Work instruction:
The records below should be set down in full, please, without any change.

Saved entries:

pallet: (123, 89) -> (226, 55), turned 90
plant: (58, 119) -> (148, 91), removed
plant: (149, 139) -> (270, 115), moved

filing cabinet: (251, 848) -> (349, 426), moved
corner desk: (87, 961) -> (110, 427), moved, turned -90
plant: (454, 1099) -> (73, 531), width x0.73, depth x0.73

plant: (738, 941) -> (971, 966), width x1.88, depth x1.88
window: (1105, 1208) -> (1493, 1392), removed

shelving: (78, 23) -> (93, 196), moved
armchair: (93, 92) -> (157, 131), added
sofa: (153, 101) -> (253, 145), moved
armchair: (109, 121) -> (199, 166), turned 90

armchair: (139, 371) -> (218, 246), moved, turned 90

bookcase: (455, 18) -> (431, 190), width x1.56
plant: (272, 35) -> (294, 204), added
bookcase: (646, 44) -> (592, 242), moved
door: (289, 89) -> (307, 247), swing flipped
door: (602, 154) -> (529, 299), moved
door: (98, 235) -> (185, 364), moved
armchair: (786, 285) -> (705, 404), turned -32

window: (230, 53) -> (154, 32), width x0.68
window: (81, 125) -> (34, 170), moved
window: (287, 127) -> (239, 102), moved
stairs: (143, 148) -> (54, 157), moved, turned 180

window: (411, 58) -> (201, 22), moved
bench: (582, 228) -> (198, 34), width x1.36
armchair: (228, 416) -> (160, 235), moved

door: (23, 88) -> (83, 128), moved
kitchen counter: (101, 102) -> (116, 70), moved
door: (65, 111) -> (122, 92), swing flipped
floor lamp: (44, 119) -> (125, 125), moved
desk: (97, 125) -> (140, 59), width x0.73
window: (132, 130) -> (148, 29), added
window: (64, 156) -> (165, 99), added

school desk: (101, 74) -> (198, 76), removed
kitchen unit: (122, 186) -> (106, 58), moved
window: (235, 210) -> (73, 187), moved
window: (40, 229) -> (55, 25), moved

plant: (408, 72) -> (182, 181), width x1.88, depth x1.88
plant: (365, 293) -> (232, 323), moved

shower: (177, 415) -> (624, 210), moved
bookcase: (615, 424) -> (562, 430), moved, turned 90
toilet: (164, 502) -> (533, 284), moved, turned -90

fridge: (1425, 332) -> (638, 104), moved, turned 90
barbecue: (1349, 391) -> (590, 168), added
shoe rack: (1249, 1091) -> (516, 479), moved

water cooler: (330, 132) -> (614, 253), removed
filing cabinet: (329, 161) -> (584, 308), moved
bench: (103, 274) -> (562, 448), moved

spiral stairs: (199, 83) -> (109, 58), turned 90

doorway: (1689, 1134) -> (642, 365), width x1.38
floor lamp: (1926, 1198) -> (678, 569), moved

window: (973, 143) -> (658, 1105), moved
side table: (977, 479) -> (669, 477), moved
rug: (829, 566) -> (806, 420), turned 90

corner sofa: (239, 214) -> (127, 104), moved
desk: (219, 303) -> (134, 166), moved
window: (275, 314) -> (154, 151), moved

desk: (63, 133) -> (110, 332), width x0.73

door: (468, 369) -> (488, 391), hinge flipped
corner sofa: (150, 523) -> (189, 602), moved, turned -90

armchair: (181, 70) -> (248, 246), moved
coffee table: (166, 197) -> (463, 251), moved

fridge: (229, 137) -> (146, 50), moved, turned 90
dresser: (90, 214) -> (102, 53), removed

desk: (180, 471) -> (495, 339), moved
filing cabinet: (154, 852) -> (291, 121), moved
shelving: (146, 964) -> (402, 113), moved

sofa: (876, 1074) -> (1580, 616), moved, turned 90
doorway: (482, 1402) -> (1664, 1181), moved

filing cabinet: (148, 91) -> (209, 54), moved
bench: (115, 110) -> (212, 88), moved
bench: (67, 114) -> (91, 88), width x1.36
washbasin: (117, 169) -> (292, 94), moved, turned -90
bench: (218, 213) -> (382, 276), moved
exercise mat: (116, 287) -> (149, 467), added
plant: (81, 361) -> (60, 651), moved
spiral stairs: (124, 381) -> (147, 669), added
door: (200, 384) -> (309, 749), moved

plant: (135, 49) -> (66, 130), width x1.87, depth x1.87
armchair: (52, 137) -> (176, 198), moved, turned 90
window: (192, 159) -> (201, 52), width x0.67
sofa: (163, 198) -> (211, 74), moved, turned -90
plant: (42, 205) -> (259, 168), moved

Result for this task:
pallet: (123, 89) -> (226, 55), turned 90
plant: (58, 119) -> (148, 91), removed
plant: (149, 139) -> (270, 115), moved

filing cabinet: (251, 848) -> (349, 426), moved
corner desk: (87, 961) -> (110, 427), moved, turned -90
plant: (454, 1099) -> (73, 531), width x0.73, depth x0.73

plant: (738, 941) -> (971, 966), width x1.88, depth x1.88
window: (1105, 1208) -> (1493, 1392), removed

shelving: (78, 23) -> (93, 196), moved
armchair: (93, 92) -> (157, 131), added
sofa: (153, 101) -> (253, 145), moved
armchair: (109, 121) -> (199, 166), turned 90

armchair: (139, 371) -> (218, 246), moved, turned 90

bookcase: (455, 18) -> (431, 190), width x1.56
plant: (272, 35) -> (294, 204), added
bookcase: (646, 44) -> (592, 242), moved
door: (289, 89) -> (307, 247), swing flipped
door: (602, 154) -> (529, 299), moved
door: (98, 235) -> (185, 364), moved
armchair: (786, 285) -> (705, 404), turned -32

window: (230, 53) -> (154, 32), width x0.68
window: (81, 125) -> (34, 170), moved
window: (287, 127) -> (239, 102), moved
stairs: (143, 148) -> (54, 157), moved, turned 180

window: (411, 58) -> (201, 22), moved
bench: (582, 228) -> (198, 34), width x1.36
armchair: (228, 416) -> (160, 235), moved

door: (23, 88) -> (83, 128), moved
kitchen counter: (101, 102) -> (116, 70), moved
door: (65, 111) -> (122, 92), swing flipped
floor lamp: (44, 119) -> (125, 125), moved
desk: (97, 125) -> (140, 59), width x0.73
window: (132, 130) -> (148, 29), added
window: (64, 156) -> (165, 99), added

school desk: (101, 74) -> (198, 76), removed
kitchen unit: (122, 186) -> (106, 58), moved
window: (235, 210) -> (73, 187), moved
window: (40, 229) -> (55, 25), moved

plant: (408, 72) -> (182, 181), width x1.88, depth x1.88
plant: (365, 293) -> (232, 323), moved

shower: (177, 415) -> (624, 210), moved
bookcase: (615, 424) -> (562, 430), moved, turned 90
toilet: (164, 502) -> (533, 284), moved, turned -90

fridge: (1425, 332) -> (638, 104), moved, turned 90
barbecue: (1349, 391) -> (590, 168), added
shoe rack: (1249, 1091) -> (516, 479), moved

water cooler: (330, 132) -> (614, 253), removed
filing cabinet: (329, 161) -> (584, 308), moved
bench: (103, 274) -> (562, 448), moved

spiral stairs: (199, 83) -> (109, 58), turned 90

doorway: (1689, 1134) -> (642, 365), width x1.38
floor lamp: (1926, 1198) -> (678, 569), moved

window: (973, 143) -> (658, 1105), moved
side table: (977, 479) -> (669, 477), moved
rug: (829, 566) -> (806, 420), turned 90

corner sofa: (239, 214) -> (127, 104), moved
desk: (219, 303) -> (134, 166), moved
window: (275, 314) -> (154, 151), moved

desk: (63, 133) -> (110, 332), width x0.73

door: (468, 369) -> (488, 391), hinge flipped
corner sofa: (150, 523) -> (189, 602), moved, turned -90

armchair: (181, 70) -> (248, 246), moved
coffee table: (166, 197) -> (463, 251), moved

fridge: (229, 137) -> (146, 50), moved, turned 90
dresser: (90, 214) -> (102, 53), removed

desk: (180, 471) -> (495, 339), moved
filing cabinet: (154, 852) -> (291, 121), moved
shelving: (146, 964) -> (402, 113), moved

sofa: (876, 1074) -> (1580, 616), moved, turned 90
doorway: (482, 1402) -> (1664, 1181), moved

filing cabinet: (148, 91) -> (209, 54), moved
bench: (115, 110) -> (212, 88), moved
bench: (67, 114) -> (91, 88), width x1.36
washbasin: (117, 169) -> (292, 94), moved, turned -90
bench: (218, 213) -> (382, 276), moved
exercise mat: (116, 287) -> (149, 467), added
plant: (81, 361) -> (60, 651), moved
spiral stairs: (124, 381) -> (147, 669), added
door: (200, 384) -> (309, 749), moved

plant: (135, 49) -> (66, 130), width x1.87, depth x1.87
armchair: (52, 137) -> (176, 198), moved, turned 90
window: (192, 159) -> (201, 52), width x0.67
sofa: (163, 198) -> (211, 74), moved, turned -90
plant: (42, 205) -> (259, 168), moved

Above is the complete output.